MATERIAL PROVIDED:
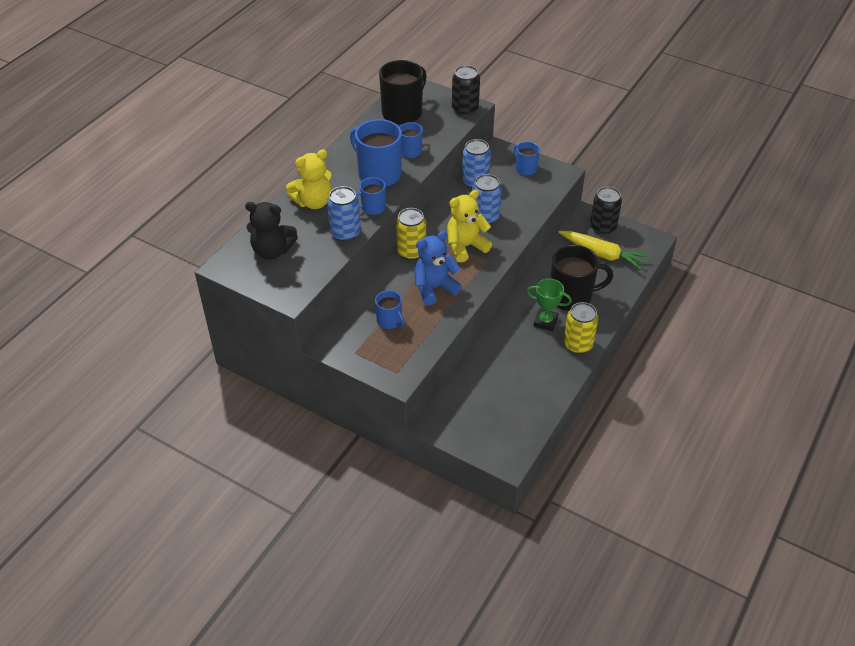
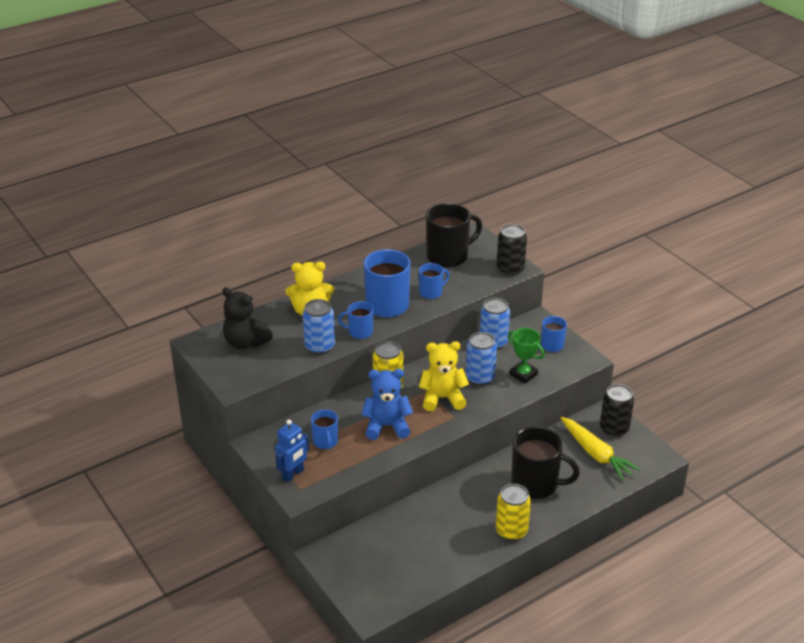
camera: 25 degrees right, 10 degrees down
(381, 361) = (293, 474): none -> blue robot
(545, 322) = (493, 498): green trophy -> green trophy (523, 374)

TASK:
Could the listing above be transcribed exactly, with the pictures left out?

SOLUTION FOR THIS TASK:
camera: 25 degrees right, 10 degrees down
(381, 361) = (293, 474): none -> blue robot
(545, 322) = (493, 498): green trophy -> green trophy (523, 374)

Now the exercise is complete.